- [DATASET RECORDS]
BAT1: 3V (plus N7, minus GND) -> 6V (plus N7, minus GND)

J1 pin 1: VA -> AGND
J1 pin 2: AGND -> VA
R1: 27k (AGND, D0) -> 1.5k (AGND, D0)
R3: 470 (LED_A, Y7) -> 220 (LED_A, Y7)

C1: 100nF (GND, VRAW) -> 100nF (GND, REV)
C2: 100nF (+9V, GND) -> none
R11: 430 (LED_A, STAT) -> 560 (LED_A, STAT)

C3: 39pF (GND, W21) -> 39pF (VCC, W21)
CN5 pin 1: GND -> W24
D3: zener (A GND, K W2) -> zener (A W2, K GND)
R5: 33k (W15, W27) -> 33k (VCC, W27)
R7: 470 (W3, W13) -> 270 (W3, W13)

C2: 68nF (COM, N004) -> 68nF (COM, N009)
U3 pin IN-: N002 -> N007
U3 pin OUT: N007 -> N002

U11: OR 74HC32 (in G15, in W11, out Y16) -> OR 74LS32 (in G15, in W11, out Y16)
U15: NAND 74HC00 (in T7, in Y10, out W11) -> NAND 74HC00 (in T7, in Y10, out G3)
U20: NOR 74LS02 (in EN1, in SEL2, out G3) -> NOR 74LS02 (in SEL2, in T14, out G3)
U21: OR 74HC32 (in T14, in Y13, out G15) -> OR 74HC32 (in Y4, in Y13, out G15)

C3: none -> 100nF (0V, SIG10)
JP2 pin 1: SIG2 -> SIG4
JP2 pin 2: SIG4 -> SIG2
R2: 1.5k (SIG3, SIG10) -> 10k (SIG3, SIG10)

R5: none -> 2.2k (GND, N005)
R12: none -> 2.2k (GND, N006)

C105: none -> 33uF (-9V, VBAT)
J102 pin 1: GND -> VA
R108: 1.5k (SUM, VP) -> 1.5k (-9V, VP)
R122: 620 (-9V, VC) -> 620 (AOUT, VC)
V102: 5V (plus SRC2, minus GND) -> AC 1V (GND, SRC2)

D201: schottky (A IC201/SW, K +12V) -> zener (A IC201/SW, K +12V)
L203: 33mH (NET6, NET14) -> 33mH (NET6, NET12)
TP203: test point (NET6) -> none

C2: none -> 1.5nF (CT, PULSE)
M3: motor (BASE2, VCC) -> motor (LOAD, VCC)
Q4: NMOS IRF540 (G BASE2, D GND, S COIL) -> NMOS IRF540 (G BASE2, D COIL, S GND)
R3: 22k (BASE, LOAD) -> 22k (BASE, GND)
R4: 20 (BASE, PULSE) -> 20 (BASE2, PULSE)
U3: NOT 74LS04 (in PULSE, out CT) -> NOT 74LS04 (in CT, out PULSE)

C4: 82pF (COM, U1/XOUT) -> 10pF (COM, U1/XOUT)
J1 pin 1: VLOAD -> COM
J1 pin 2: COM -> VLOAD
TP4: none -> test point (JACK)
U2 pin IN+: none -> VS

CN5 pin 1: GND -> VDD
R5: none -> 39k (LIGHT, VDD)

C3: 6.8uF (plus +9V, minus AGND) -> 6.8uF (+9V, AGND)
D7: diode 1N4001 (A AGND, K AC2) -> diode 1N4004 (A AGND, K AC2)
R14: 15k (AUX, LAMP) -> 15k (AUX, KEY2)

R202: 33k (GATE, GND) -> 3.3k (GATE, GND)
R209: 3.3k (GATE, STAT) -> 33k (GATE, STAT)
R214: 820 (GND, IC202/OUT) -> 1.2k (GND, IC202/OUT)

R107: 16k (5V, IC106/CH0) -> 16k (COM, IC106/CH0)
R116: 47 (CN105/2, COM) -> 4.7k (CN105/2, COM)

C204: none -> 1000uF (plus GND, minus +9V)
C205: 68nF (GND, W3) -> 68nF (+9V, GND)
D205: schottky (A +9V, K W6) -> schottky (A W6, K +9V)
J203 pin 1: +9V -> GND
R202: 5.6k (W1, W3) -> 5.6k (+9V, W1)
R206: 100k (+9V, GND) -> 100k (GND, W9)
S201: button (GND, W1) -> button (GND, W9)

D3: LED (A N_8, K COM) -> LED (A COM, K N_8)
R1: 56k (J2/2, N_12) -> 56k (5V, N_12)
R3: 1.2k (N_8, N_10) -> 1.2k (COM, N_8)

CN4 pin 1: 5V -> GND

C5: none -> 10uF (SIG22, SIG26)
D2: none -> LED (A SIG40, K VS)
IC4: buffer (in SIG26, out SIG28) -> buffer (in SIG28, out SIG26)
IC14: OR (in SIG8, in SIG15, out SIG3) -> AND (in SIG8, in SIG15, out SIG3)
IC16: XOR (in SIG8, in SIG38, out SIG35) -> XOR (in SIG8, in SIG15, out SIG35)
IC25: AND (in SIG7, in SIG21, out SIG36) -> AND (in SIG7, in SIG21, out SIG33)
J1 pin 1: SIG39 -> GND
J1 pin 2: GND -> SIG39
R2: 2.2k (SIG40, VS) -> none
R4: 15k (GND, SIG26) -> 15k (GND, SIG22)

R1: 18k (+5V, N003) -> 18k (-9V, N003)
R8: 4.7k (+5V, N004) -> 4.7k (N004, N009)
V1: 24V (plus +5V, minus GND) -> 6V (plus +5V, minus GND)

- [EXERCISE]
Search the material above for the string "zener", and copy every line in which it turns up.

- [FINISHED TASK]
D3: zener (A GND, K W2) -> zener (A W2, K GND)
D201: schottky (A IC201/SW, K +12V) -> zener (A IC201/SW, K +12V)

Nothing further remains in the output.